What needs to be done: In the records below, find the line with "white plate B7 level 1 -> none", then retype it and every following line exactly, stopping after the line with "red tile E1:F1". Leave the pictures out.
Segment Start: Data extract
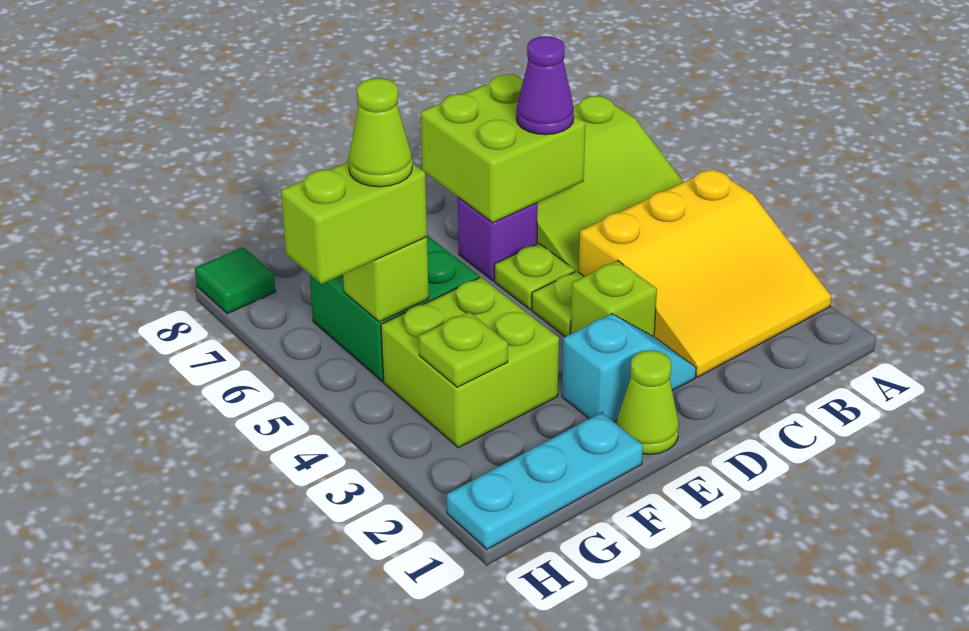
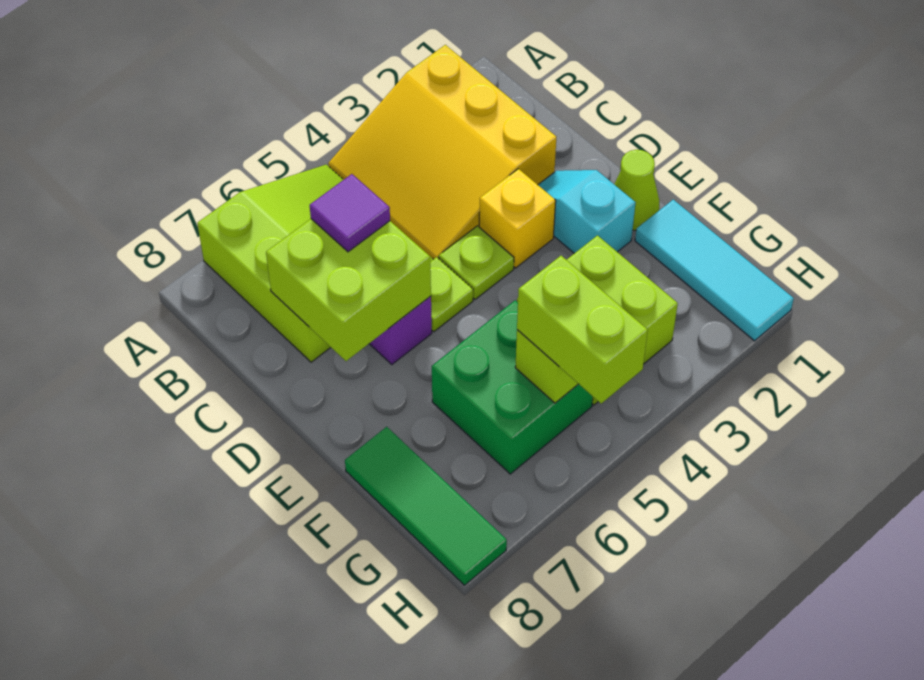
yellow slope A2:C4 level 1 top 4 -> yellow slope A2:C4 level 1 top 2
purple cone C6 level 3 -> purple tile C6 level 3
lime brick D3 level 1 -> yellow brick D3 level 1
cyan plate F1:H1 level 1 -> cyan tile F1:H1 level 1
lime plate G3 level 2 -> none
lime cone G5 level 4 -> none
green tile H8 level 1 -> green tile F8:H8 level 1

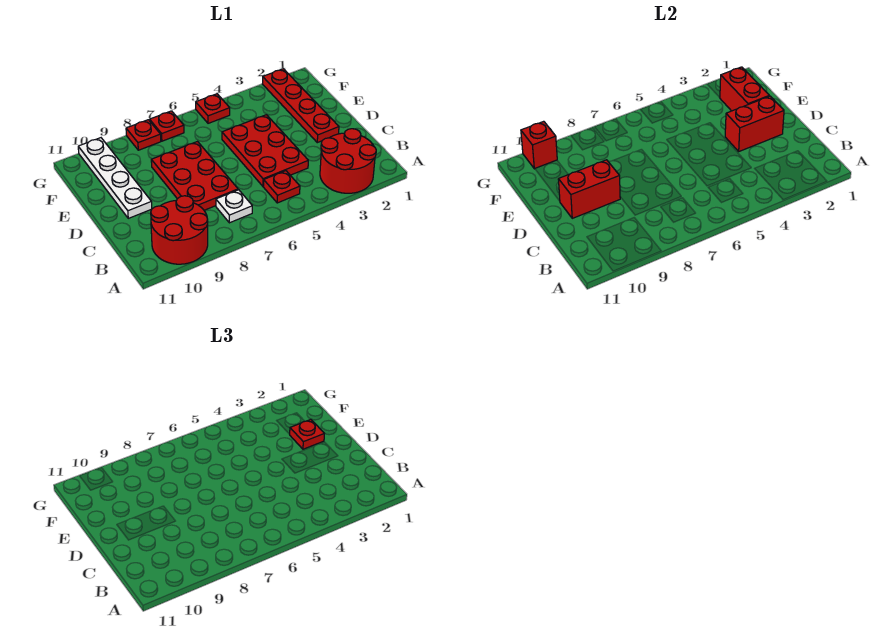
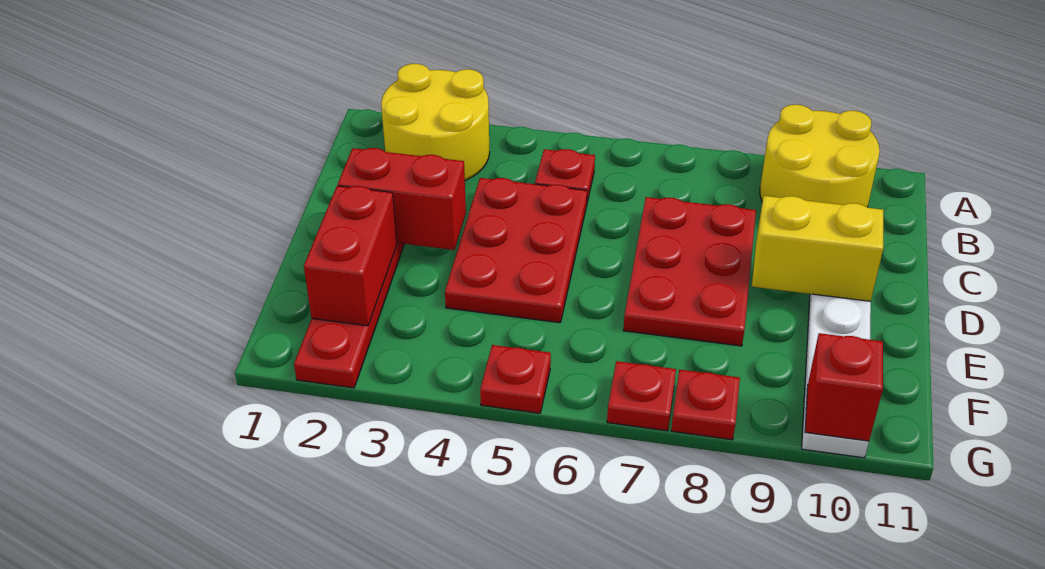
red round brick A2:B3 level 1 -> yellow round brick A2:B3 level 1
red round brick A9:B10 level 1 -> yellow round brick A9:B10 level 1
white plate B7 level 1 -> none
red brick D9:D10 level 2 -> yellow brick D9:D10 level 2
red plate E2 level 3 -> none

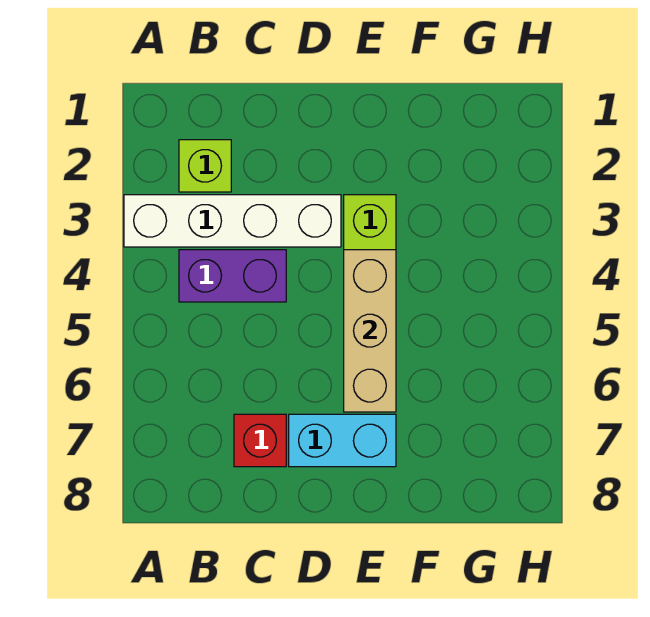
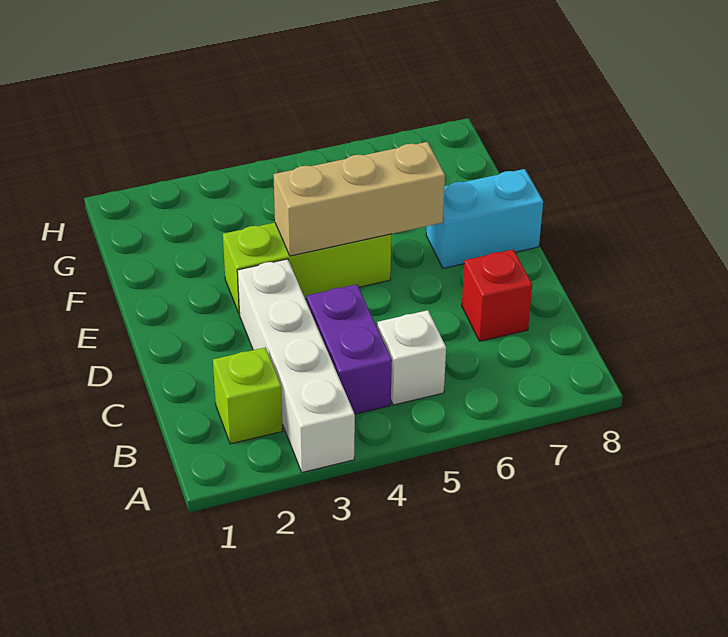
none -> white brick B5 level 1
cyan brick D7:E7 level 1 -> cyan brick E7:E8 level 1

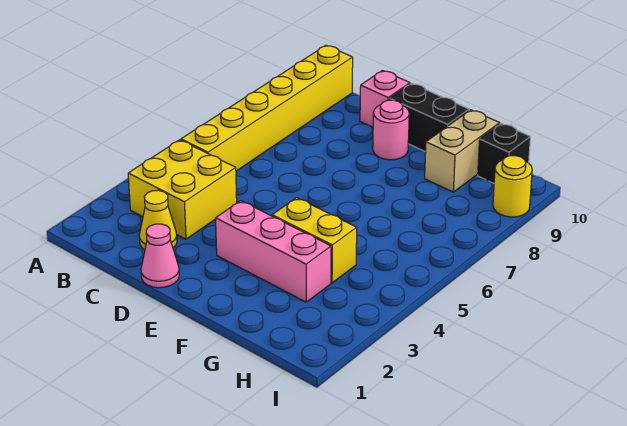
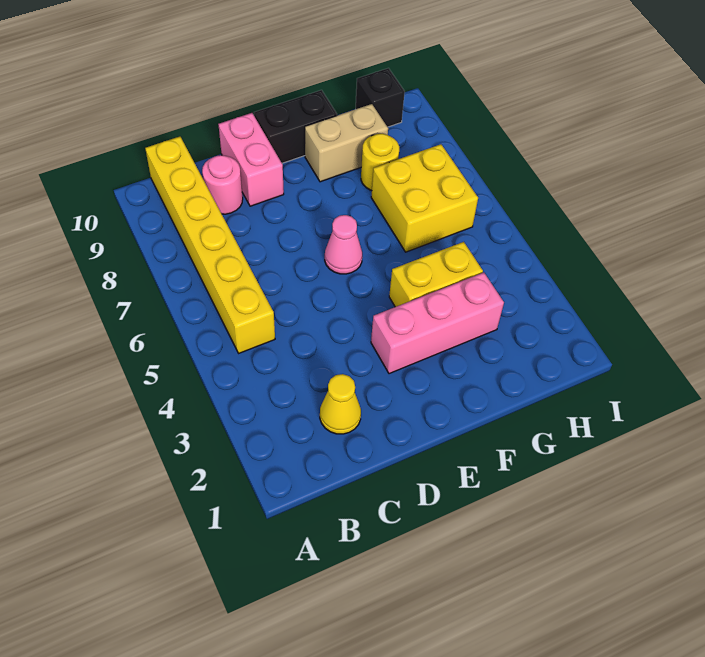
yellow brick B3:C4 level 1 -> yellow brick G6:H7 level 1
pink cone D1 level 1 -> pink cone E6 level 1
pink brick D10 level 1 -> pink brick D9:D10 level 1
pink round brick E9 level 1 -> pink round brick C9 level 1
tan brick G9:G10 level 1 -> tan brick F9:G9 level 1
yellow round brick I9 level 1 -> yellow round brick G8 level 1

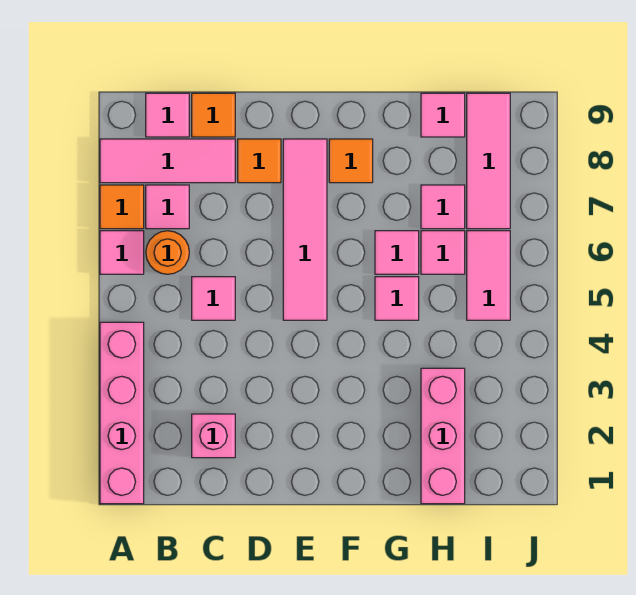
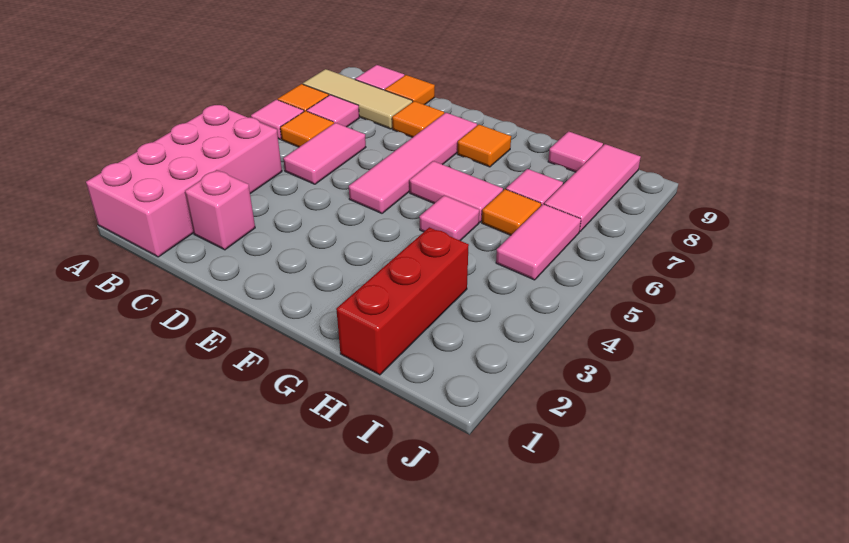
pink brick A1:A4 level 1 -> pink brick A1:B4 level 1
pink tile A8:C8 level 1 -> tan tile A8:C8 level 1
orange round brick B6 level 1 -> orange tile B6 level 1
pink tile C5 level 1 -> pink tile C5:C6 level 1
pink tile G6 level 1 -> pink tile F6:G6 level 1
pink brick H1:H3 level 1 -> red brick H1:H3 level 1
pink tile H6 level 1 -> orange tile H6 level 1

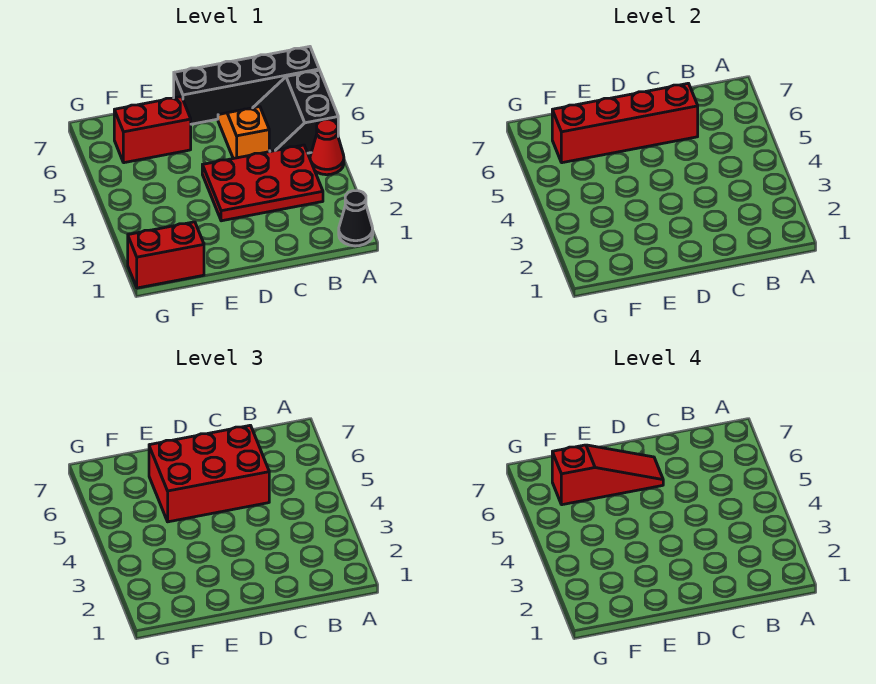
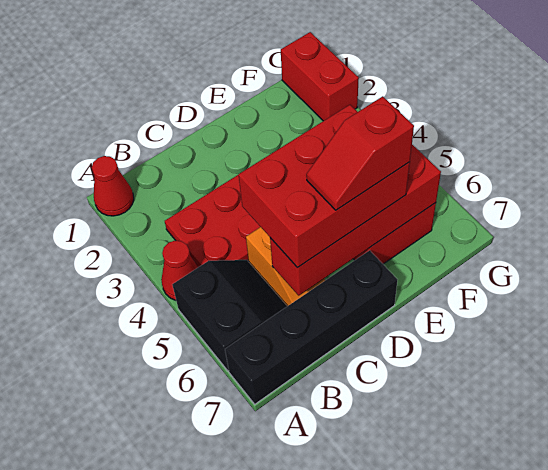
black cone A1 level 1 -> red cone A1 level 1
red slope D6:F6 level 4 top F -> red slope D6:E6 level 4 top E
red brick F1:G1 level 1 -> red brick G1:G2 level 1

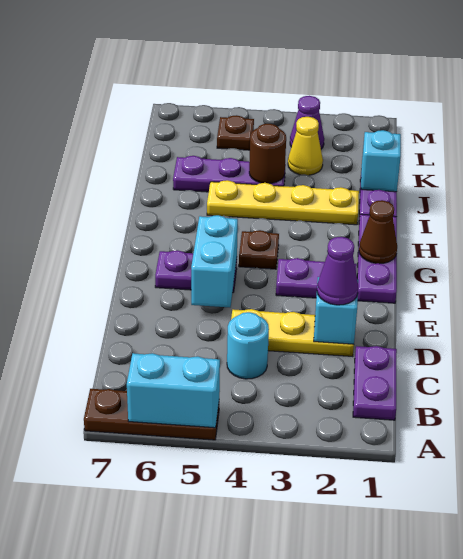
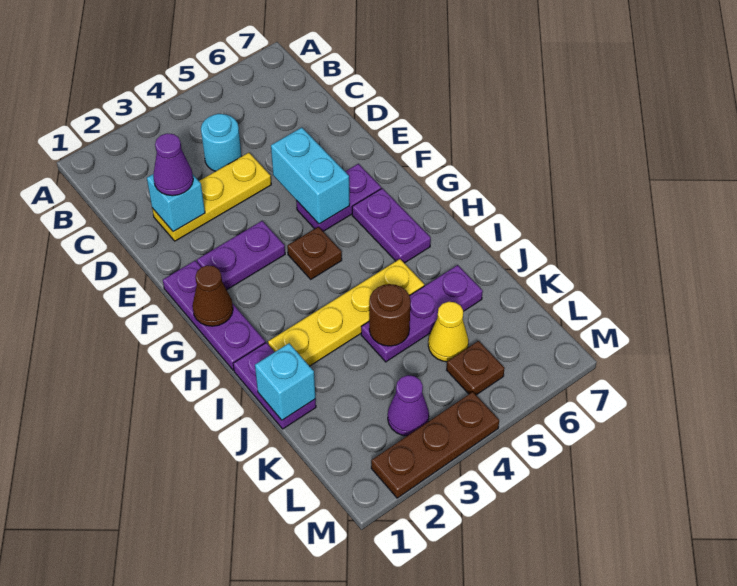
brown plate A5:A7 level 1 -> brown plate M2:M4 level 1
cyan brick A5:A6 level 2 -> none
purple plate B1:C1 level 1 -> purple plate G6:H6 level 1
yellow cone K3 level 1 -> yellow cone K5 level 1

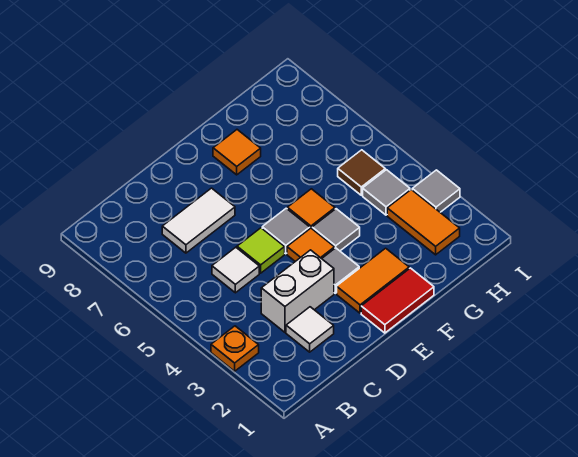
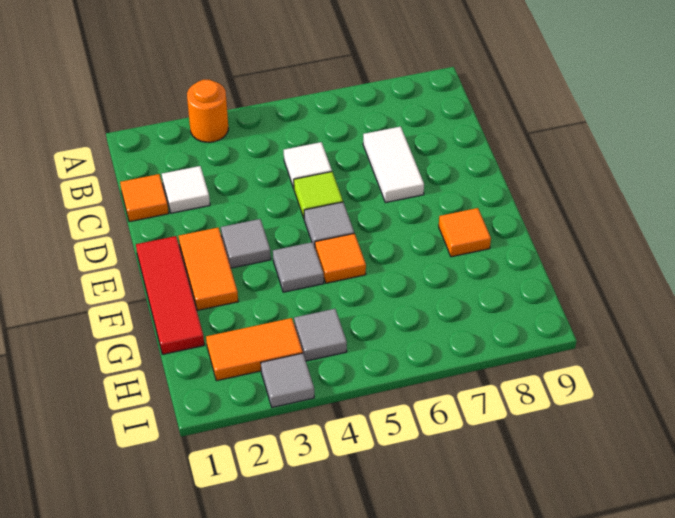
orange plate A3 level 1 -> orange round brick A3 level 1
white brick C3:D3 level 1 -> none
red tile E1:F1 level 1 -> red tile E1:G1 level 1
orange tile E4 level 1 -> orange tile C1 level 1
brown tile H5 level 1 -> none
Segment End: Data extract
Answer box:
white plate B7 level 1 -> none
red brick D9:D10 level 2 -> yellow brick D9:D10 level 2
red plate E2 level 3 -> none

none -> white brick B5 level 1
cyan brick D7:E7 level 1 -> cyan brick E7:E8 level 1

yellow brick B3:C4 level 1 -> yellow brick G6:H7 level 1
pink cone D1 level 1 -> pink cone E6 level 1
pink brick D10 level 1 -> pink brick D9:D10 level 1
pink round brick E9 level 1 -> pink round brick C9 level 1
tan brick G9:G10 level 1 -> tan brick F9:G9 level 1
yellow round brick I9 level 1 -> yellow round brick G8 level 1

pink brick A1:A4 level 1 -> pink brick A1:B4 level 1
pink tile A8:C8 level 1 -> tan tile A8:C8 level 1
orange round brick B6 level 1 -> orange tile B6 level 1
pink tile C5 level 1 -> pink tile C5:C6 level 1
pink tile G6 level 1 -> pink tile F6:G6 level 1
pink brick H1:H3 level 1 -> red brick H1:H3 level 1
pink tile H6 level 1 -> orange tile H6 level 1

black cone A1 level 1 -> red cone A1 level 1
red slope D6:F6 level 4 top F -> red slope D6:E6 level 4 top E
red brick F1:G1 level 1 -> red brick G1:G2 level 1

brown plate A5:A7 level 1 -> brown plate M2:M4 level 1
cyan brick A5:A6 level 2 -> none
purple plate B1:C1 level 1 -> purple plate G6:H6 level 1
yellow cone K3 level 1 -> yellow cone K5 level 1

orange plate A3 level 1 -> orange round brick A3 level 1
white brick C3:D3 level 1 -> none
red tile E1:F1 level 1 -> red tile E1:G1 level 1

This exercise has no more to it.